* [WHAT YOU SHOULD DO]: Exact reproduction required: the lines below from the line with "orange dumbbell [377,667,445,712]" to the line with "none -> orange pawn [488,101,513,143]", both ends included, and no others.

* [DATA FOR PROCESSING]:
□ □ □ □ □

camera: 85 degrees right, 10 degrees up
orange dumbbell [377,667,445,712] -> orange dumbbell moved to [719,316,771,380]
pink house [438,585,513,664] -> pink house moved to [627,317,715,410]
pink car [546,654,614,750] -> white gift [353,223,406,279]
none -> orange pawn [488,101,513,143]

□ □ □ □ □

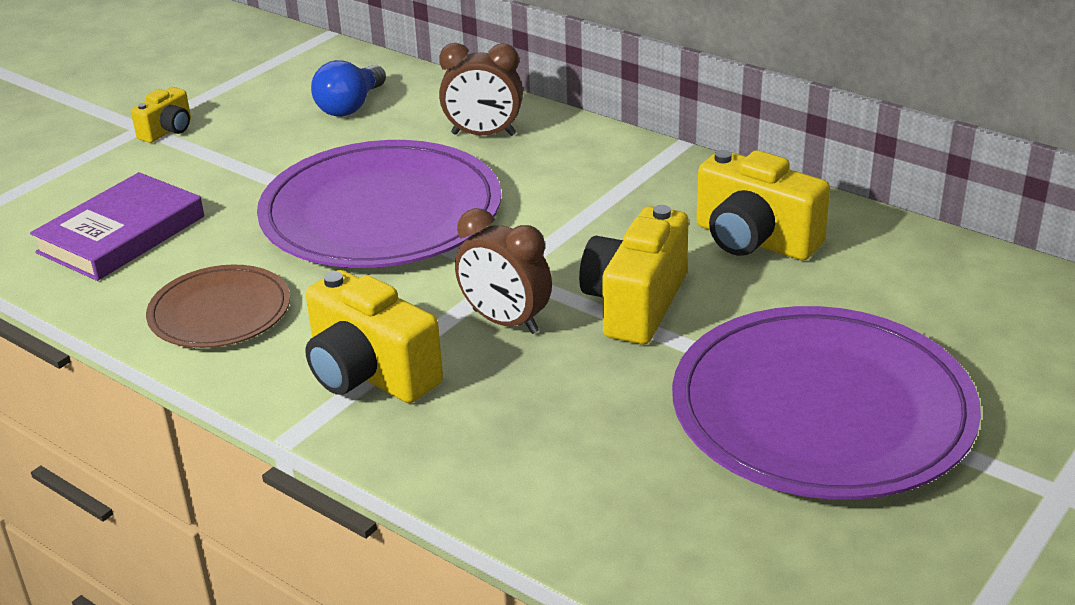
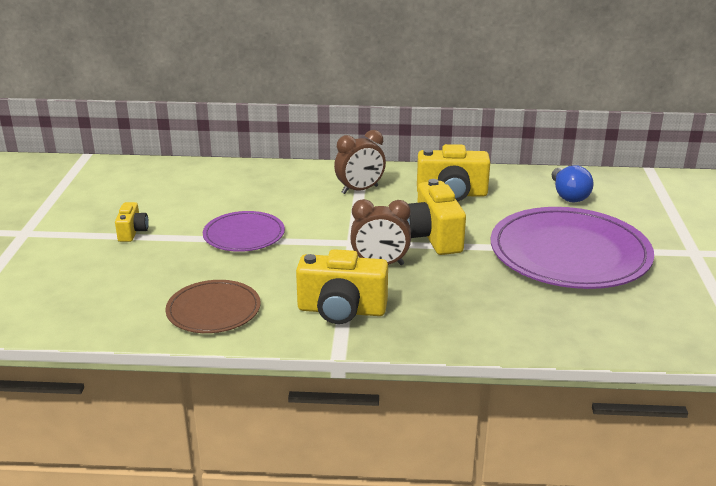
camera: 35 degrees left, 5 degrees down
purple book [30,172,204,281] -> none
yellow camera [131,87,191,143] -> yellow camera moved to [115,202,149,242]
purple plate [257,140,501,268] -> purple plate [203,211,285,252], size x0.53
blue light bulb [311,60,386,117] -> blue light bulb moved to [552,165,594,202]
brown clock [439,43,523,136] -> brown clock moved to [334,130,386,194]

□ □ □ □ □

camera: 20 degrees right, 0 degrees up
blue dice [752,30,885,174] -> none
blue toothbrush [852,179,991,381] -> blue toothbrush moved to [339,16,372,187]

□ □ □ □ □

* [SOLUTION TO THIS TASK]:
orange dumbbell [377,667,445,712] -> orange dumbbell moved to [719,316,771,380]
pink house [438,585,513,664] -> pink house moved to [627,317,715,410]
pink car [546,654,614,750] -> white gift [353,223,406,279]
none -> orange pawn [488,101,513,143]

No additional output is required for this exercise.